_Directions_.
Your answer must be an exact transcription of every record below, with the pictures omitted.

+++ Recorded data

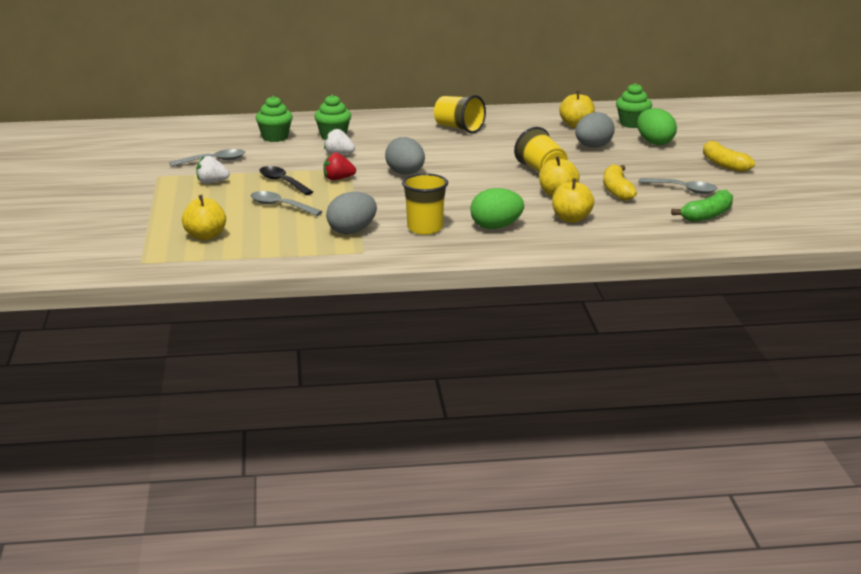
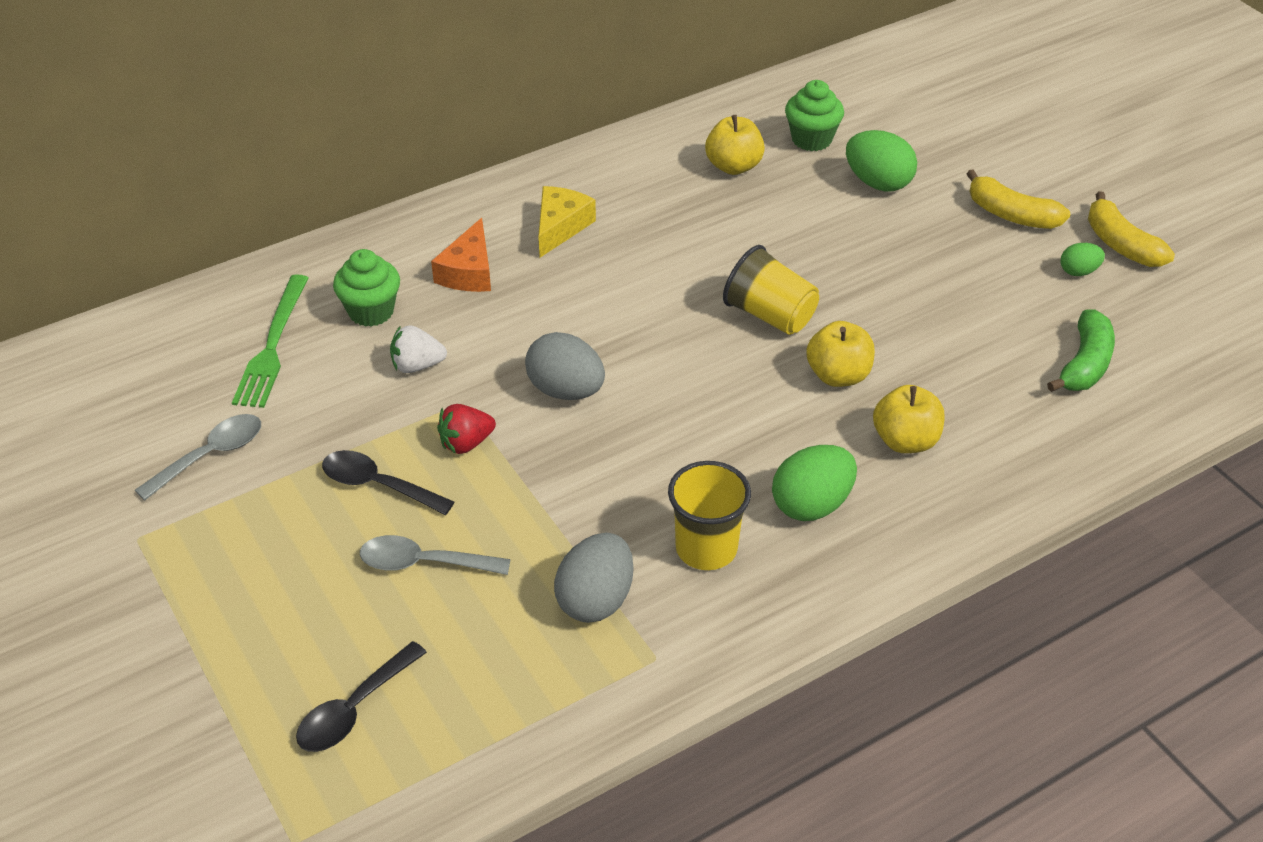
camera: 25 degrees left, 20 degrees up
(205, 236) = (354, 709): yellow apple -> black spoon
(212, 182) = (252, 527): white strawberry -> none
(275, 137) = (272, 346): green cupcake -> green fork
(395, 133) = (468, 271): none -> orange cheese
(458, 128) = (560, 227): yellow cup -> yellow cheese
(593, 147) = (799, 221): grey egg -> none
(617, 190) = (915, 336): yellow banana -> yellow banana (1121, 245)
(683, 189) = (1004, 303): grey spoon -> none
(742, 187) = (1078, 271): none -> green egg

++++++

_Exercise output_.
camera: 25 degrees left, 20 degrees up
(205, 236) = (354, 709): yellow apple -> black spoon
(212, 182) = (252, 527): white strawberry -> none
(275, 137) = (272, 346): green cupcake -> green fork
(395, 133) = (468, 271): none -> orange cheese
(458, 128) = (560, 227): yellow cup -> yellow cheese
(593, 147) = (799, 221): grey egg -> none
(617, 190) = (915, 336): yellow banana -> yellow banana (1121, 245)
(683, 189) = (1004, 303): grey spoon -> none
(742, 187) = (1078, 271): none -> green egg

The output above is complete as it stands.